== INPUT DATA ==
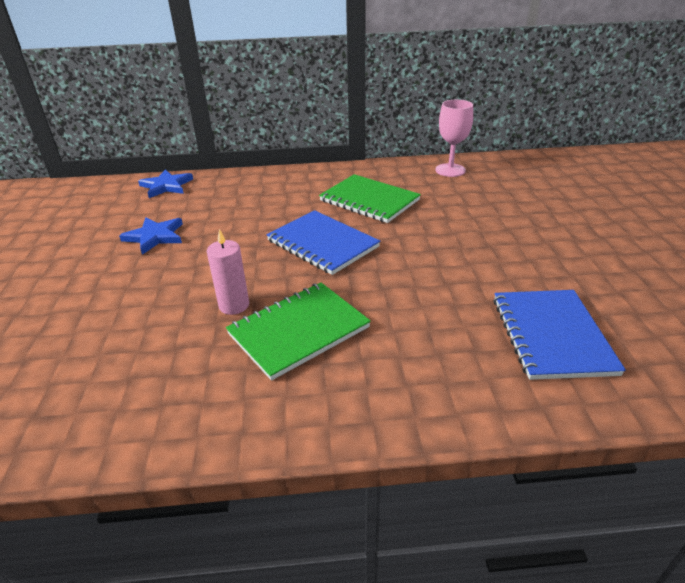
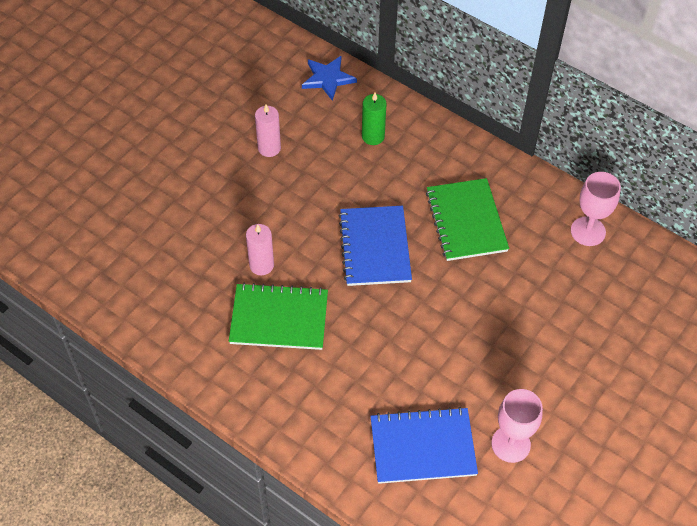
camera: 40 degrees right, 20 degrees up
(155, 236) = (269, 148): blue star -> pink candle
(240, 195) = (373, 136): none -> green candle
(551, 335) = (423, 447): blue notebook -> blue notebook turned 45 degrees clockwise
(600, 289) = (511, 444): none -> pink goblet

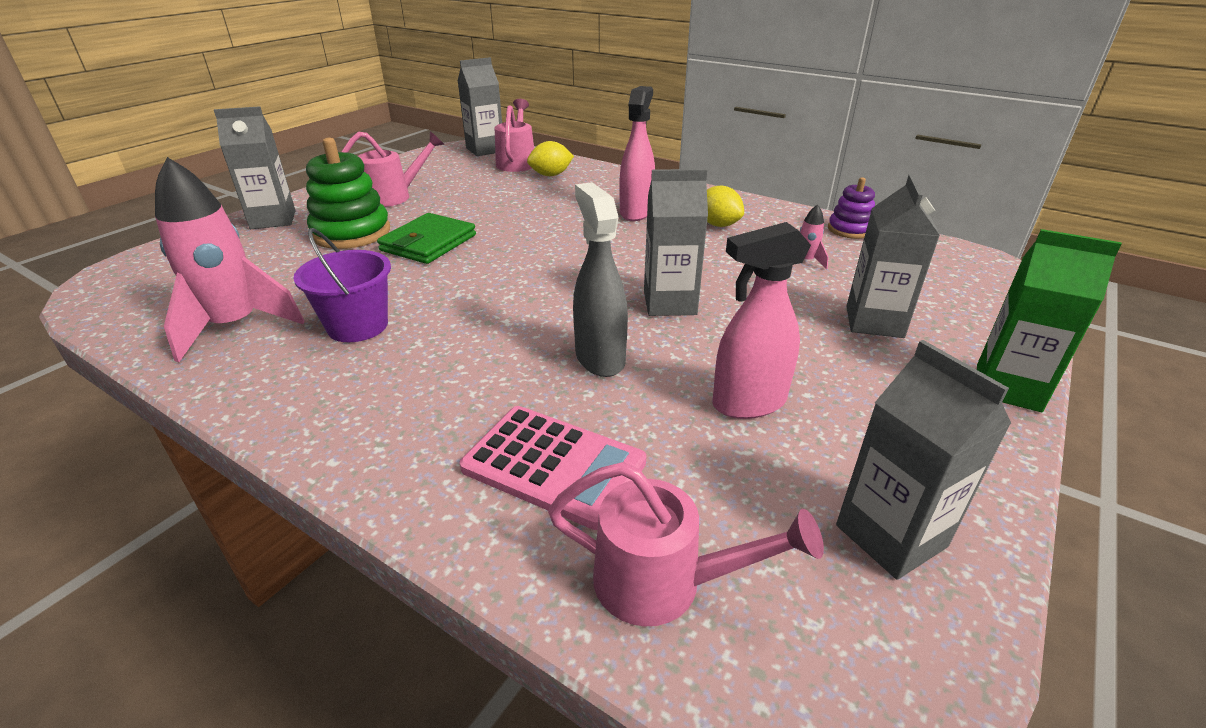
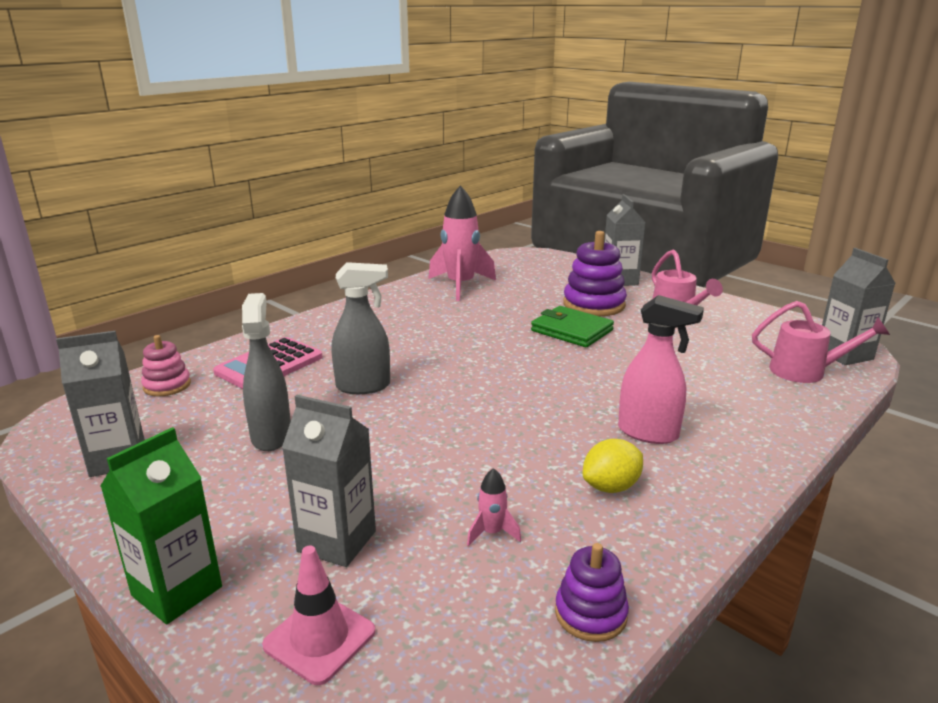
camera: 100 degrees right, 10 degrees down
(351, 233) = (594, 304): green stacking toy -> purple stacking toy
(358, 326) = (446, 314): purple bucket -> none
(551, 175) = (765, 389): yellow lemon -> none
(663, 583) = (167, 385): pink watering can -> pink stacking toy
(669, 303) = (429, 425): grey carton -> none
(748, 403) = (271, 436): pink spray bottle -> grey spray bottle
(967, 310) = (319, 638): none -> pink traffic cone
===
§ AIM OF THE TASK
Output only the lines running from the top of the data above to the line with "(358, 326) = (446, 314): purple", inclusive, word for word and without pictures.

§ RESULT FOR THIS EXERCISE
camera: 40 degrees right, 20 degrees up
(155, 236) = (269, 148): blue star -> pink candle
(240, 195) = (373, 136): none -> green candle
(551, 335) = (423, 447): blue notebook -> blue notebook turned 45 degrees clockwise
(600, 289) = (511, 444): none -> pink goblet

camera: 100 degrees right, 10 degrees down
(351, 233) = (594, 304): green stacking toy -> purple stacking toy
(358, 326) = (446, 314): purple bucket -> none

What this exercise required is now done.